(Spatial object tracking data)
* * * * * * * * *
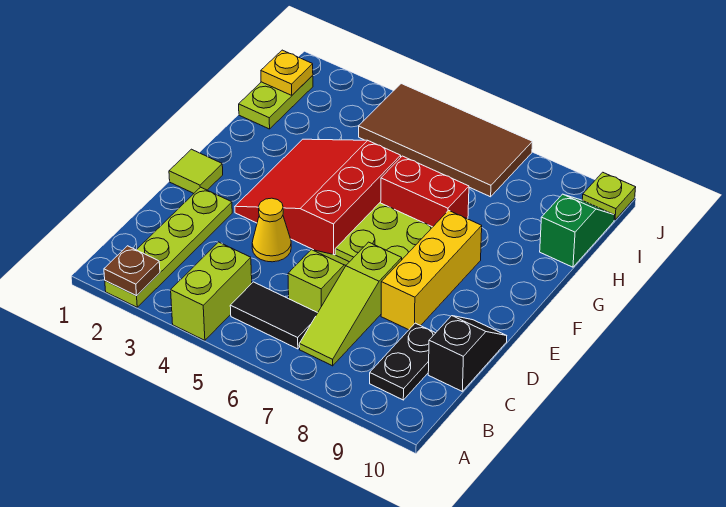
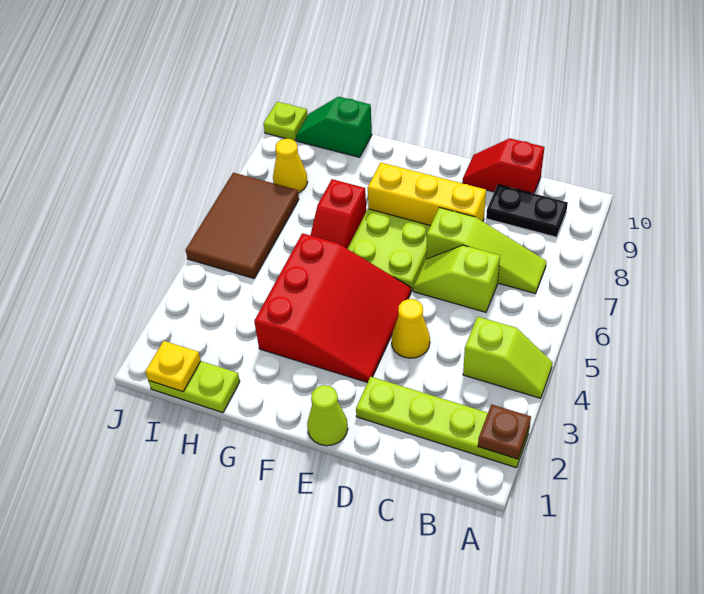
lime brick A4:B4 level 1 -> lime slope A4:B4 level 1 top B
black tile B5:B6 level 1 -> none
black slope C10:D10 level 1 top C -> red slope C10:D10 level 1 top C
lime tile E1 level 1 -> lime cone E1 level 1
red slope E3:G5 level 1 top 5 -> red slope E3:G5 level 1 top G
red brick G6:G7 level 1 -> red slope G6:G7 level 1 top 7
brown tile I4:J7 level 1 -> brown tile I5:J7 level 1
none -> yellow cone I8 level 1

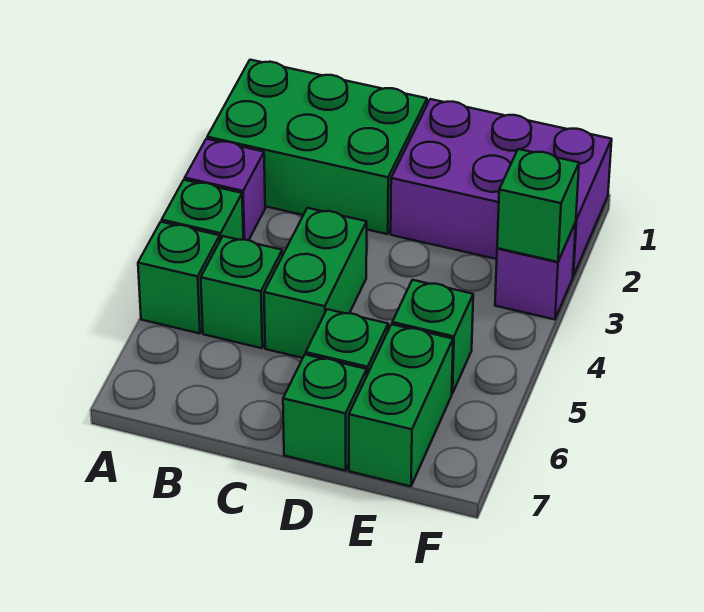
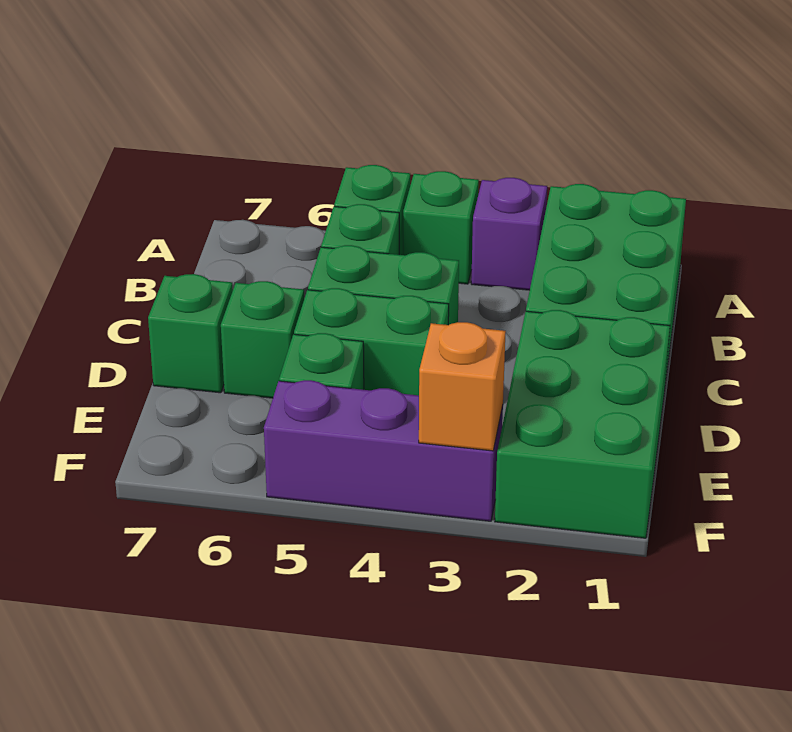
purple brick D1:F2 level 1 -> green brick D1:F2 level 1
green brick E6:E7 level 1 -> green brick D4:D5 level 1
purple brick F3 level 1 -> purple brick F3:F5 level 1
green brick F3 level 2 -> orange brick F3 level 2

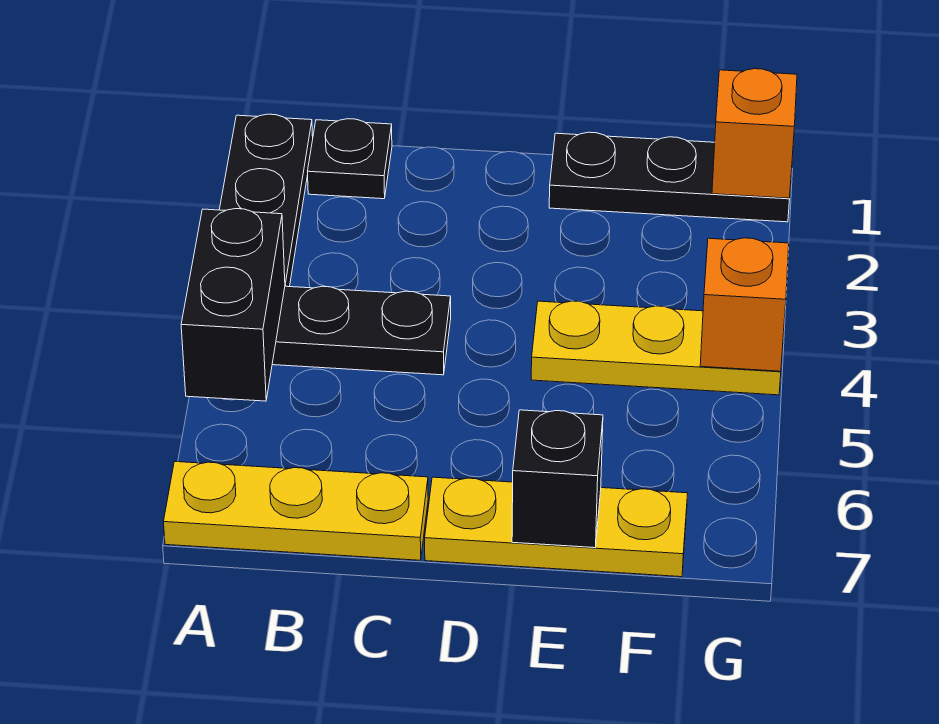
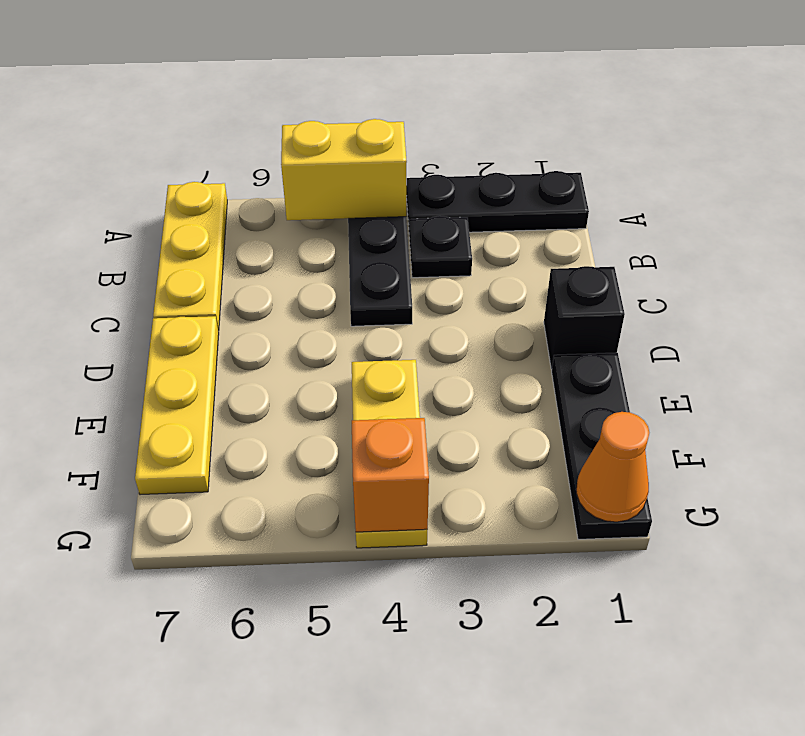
black brick A4:A5 level 2 -> yellow brick A4:A5 level 2
black plate B1 level 1 -> black plate B3 level 1
black brick E7 level 2 -> black brick D1 level 1
orange brick G1 level 2 -> orange cone G1 level 2

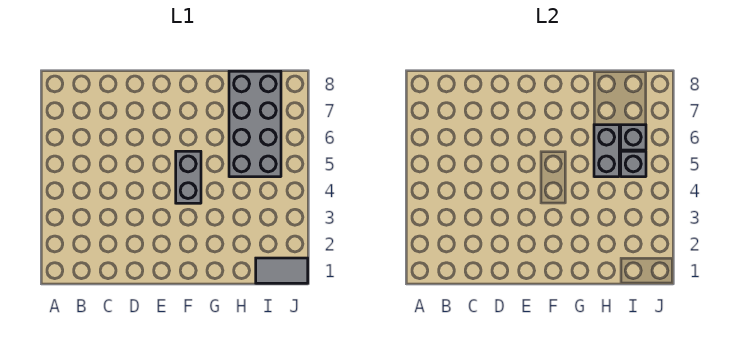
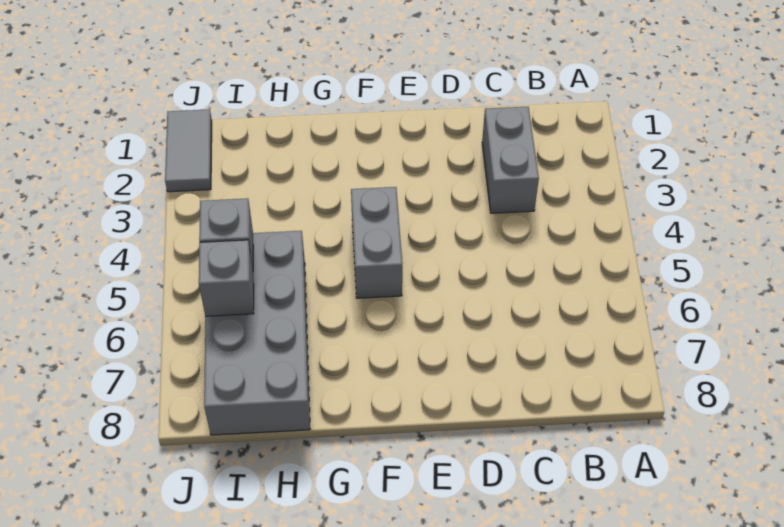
grey brick H5:H6 level 2 -> grey brick C2:C3 level 1
grey tile I1:J1 level 1 -> grey tile J1:J2 level 1

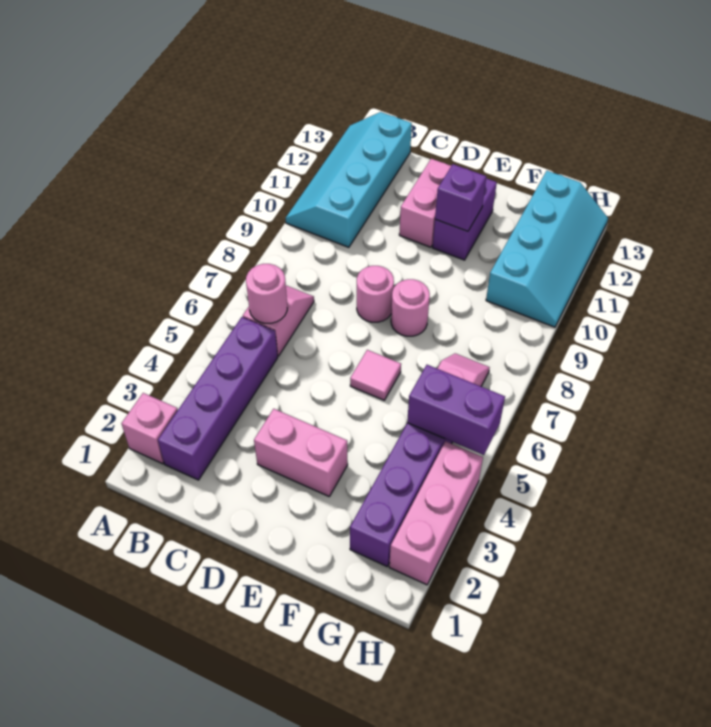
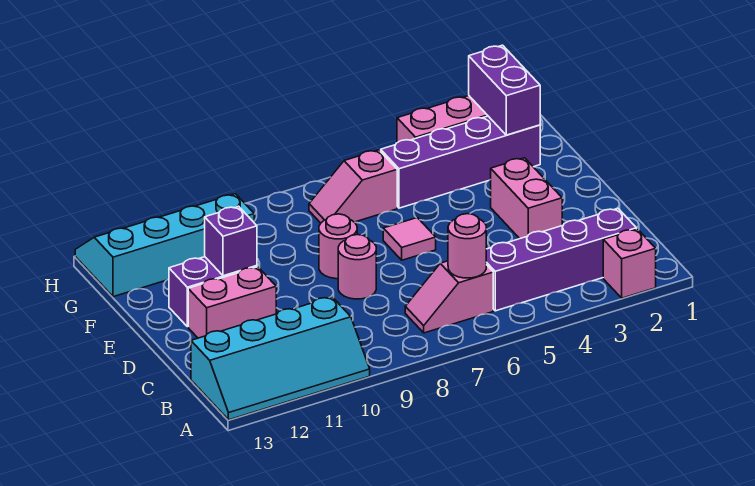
purple brick G5:H5 level 2 -> purple brick G2:H2 level 2

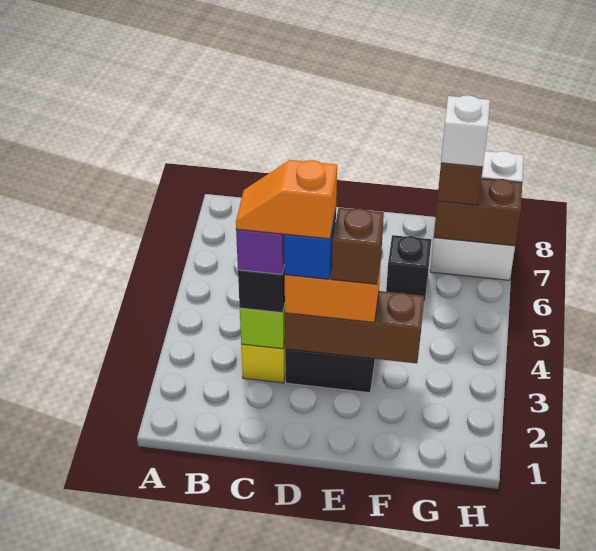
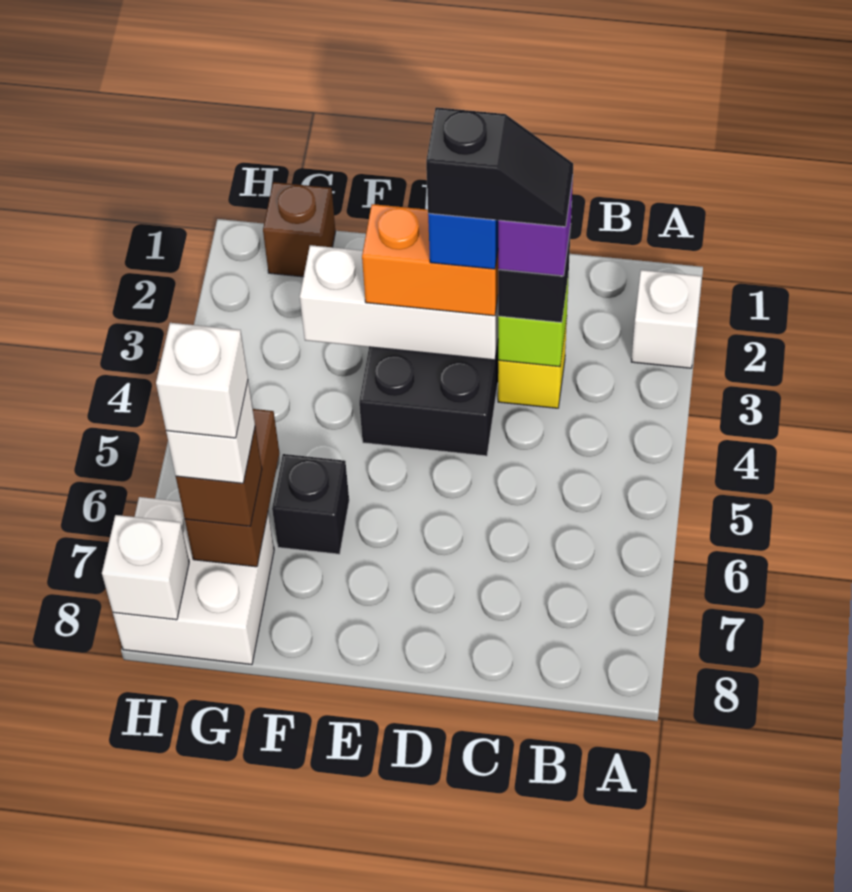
none -> white brick A2 level 1
orange slope C3:D3 level 5 top D -> black slope C3:D3 level 5 top D
brown brick D3:F3 level 2 -> white brick D3:F3 level 2
brown brick E3 level 4 -> brown brick G1 level 1
brown brick G7:H7 level 2 -> brown brick G6:G7 level 2
none -> white brick G7 level 5

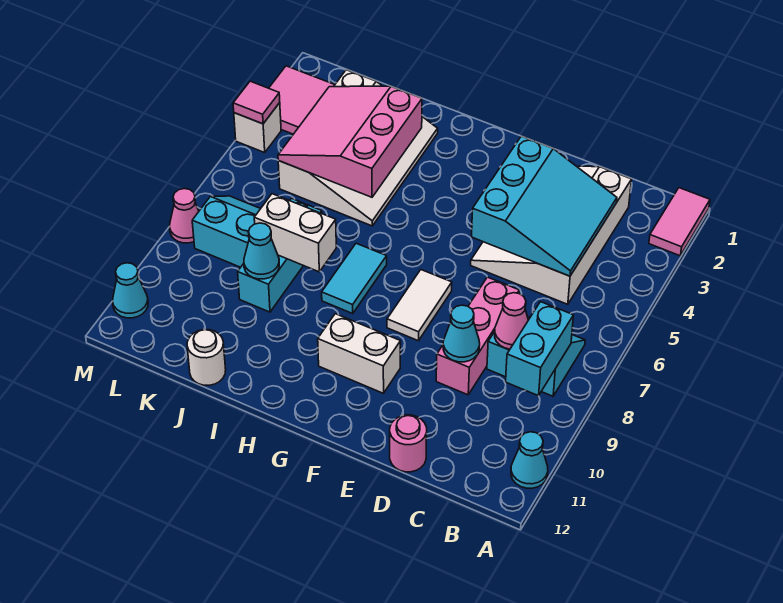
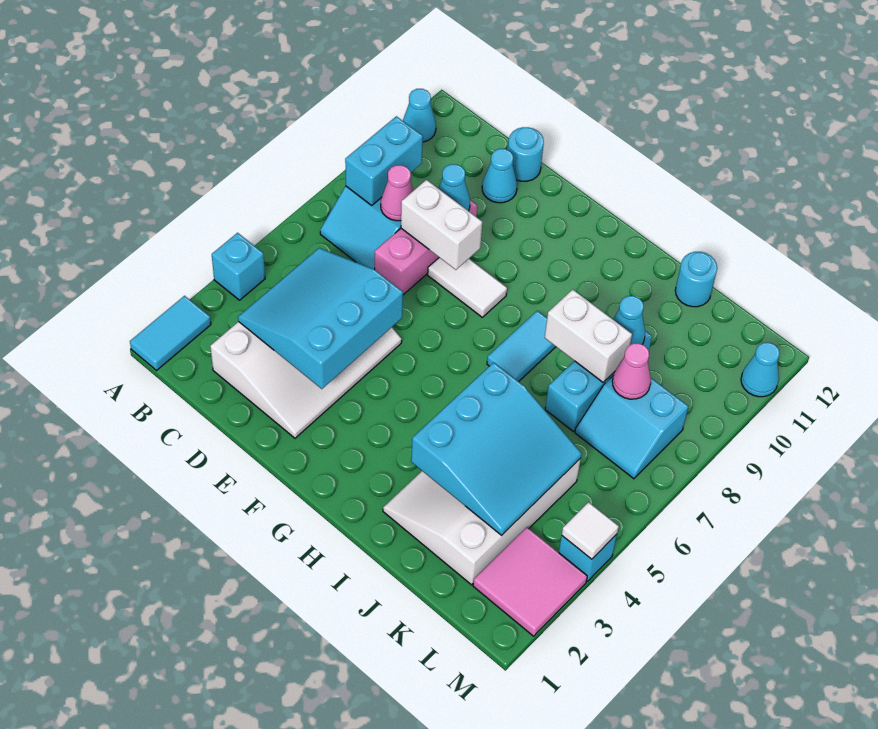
pink tile A1:A2 level 1 -> cyan tile A1:A2 level 1
none -> cyan brick A4 level 1
none -> cyan cone D11 level 1
pink round brick D12 level 1 -> cyan round brick D12 level 1
white tile F7:F8 level 1 -> white tile E8:F8 level 1
white brick F10:G10 level 1 -> white brick D8:E8 level 2
pink slope I3:K5 level 2 top I -> cyan slope I3:K5 level 2 top I
white round brick J12 level 1 -> cyan round brick J12 level 1
white brick M4 level 1 -> cyan brick M4 level 1
pink tile M4 level 2 -> white tile M4 level 2
pink cone M8 level 1 -> pink cone K8 level 2

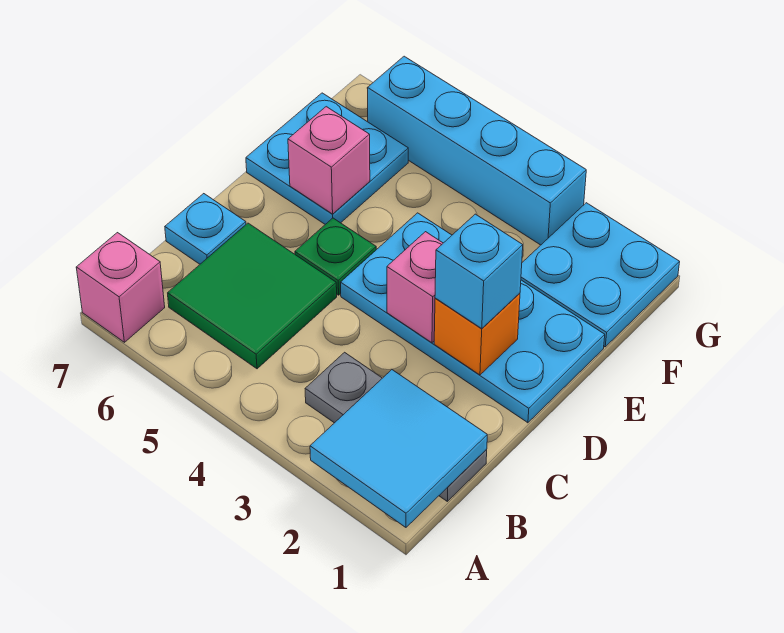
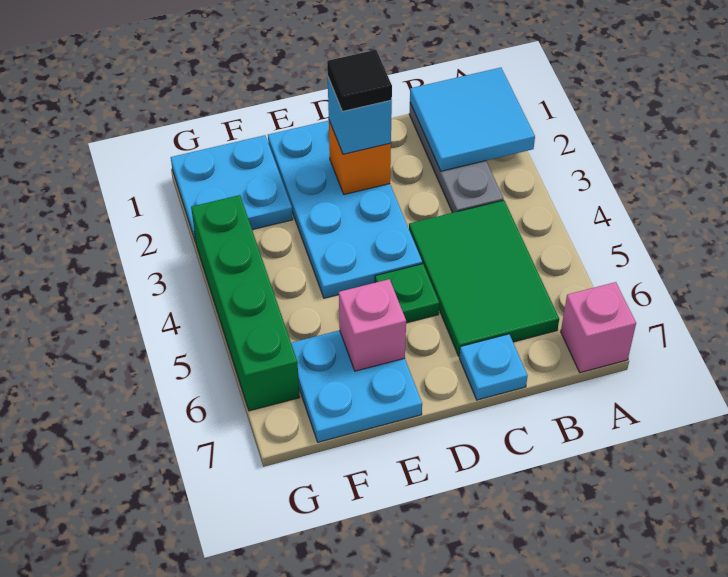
green tile B5:C6 level 1 -> green tile B4:C6 level 1
none -> black tile D2 level 4
pink brick D3 level 2 -> none
cyan brick G3:G6 level 1 -> green brick G3:G6 level 1

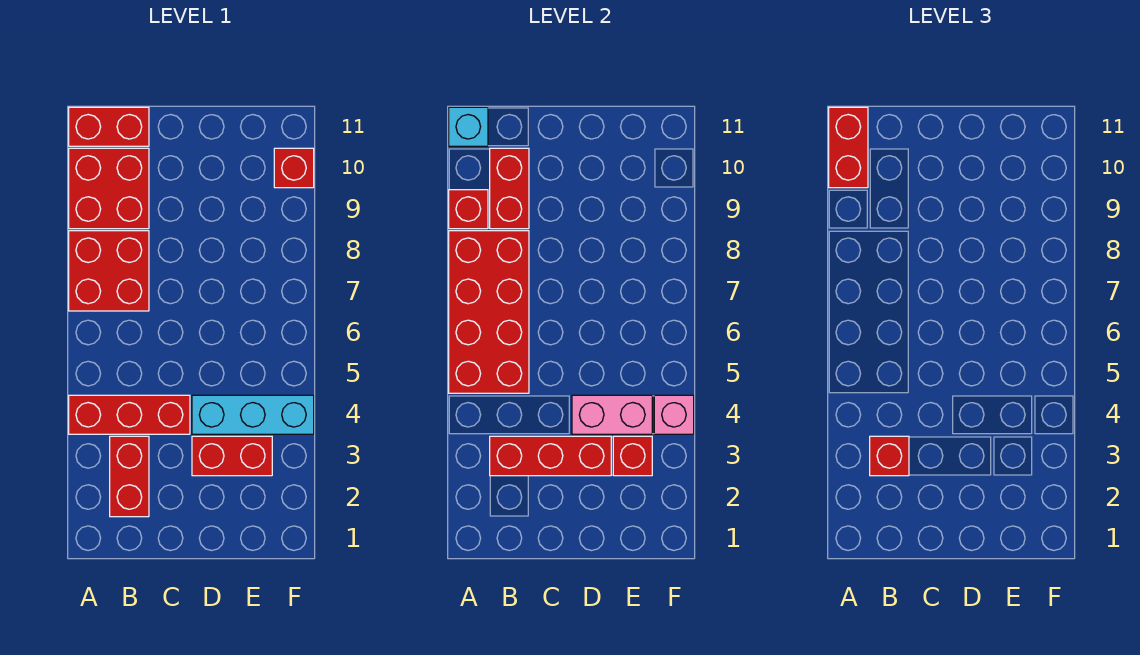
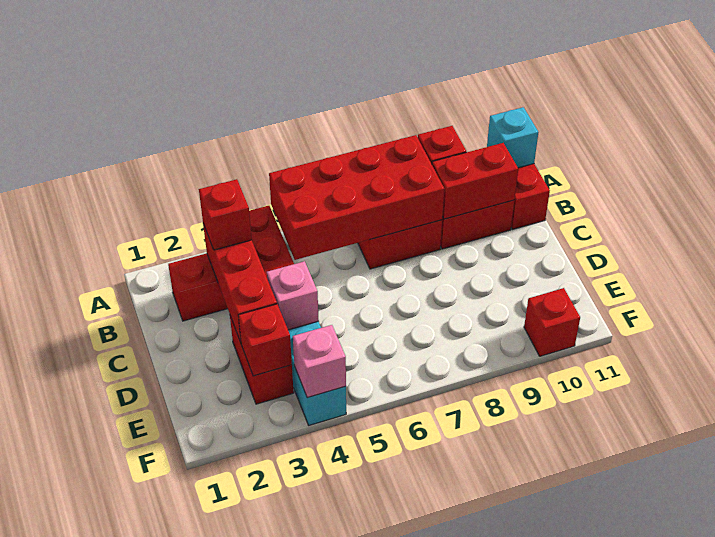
red brick A10:A11 level 3 -> none
pink brick D4:E4 level 2 -> pink brick D4 level 2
* * * * * * * * *
• **The problem**:
Each line from the one that contains "brown brick D3:F3" down to the one that contains "red brick A10:A11 level 3 -> none" is to be returned exactly as it stands above, both ends included, with pictures removed.

• **Answer below**:
brown brick D3:F3 level 2 -> white brick D3:F3 level 2
brown brick E3 level 4 -> brown brick G1 level 1
brown brick G7:H7 level 2 -> brown brick G6:G7 level 2
none -> white brick G7 level 5

pink tile A1:A2 level 1 -> cyan tile A1:A2 level 1
none -> cyan brick A4 level 1
none -> cyan cone D11 level 1
pink round brick D12 level 1 -> cyan round brick D12 level 1
white tile F7:F8 level 1 -> white tile E8:F8 level 1
white brick F10:G10 level 1 -> white brick D8:E8 level 2
pink slope I3:K5 level 2 top I -> cyan slope I3:K5 level 2 top I
white round brick J12 level 1 -> cyan round brick J12 level 1
white brick M4 level 1 -> cyan brick M4 level 1
pink tile M4 level 2 -> white tile M4 level 2
pink cone M8 level 1 -> pink cone K8 level 2

green tile B5:C6 level 1 -> green tile B4:C6 level 1
none -> black tile D2 level 4
pink brick D3 level 2 -> none
cyan brick G3:G6 level 1 -> green brick G3:G6 level 1

red brick A10:A11 level 3 -> none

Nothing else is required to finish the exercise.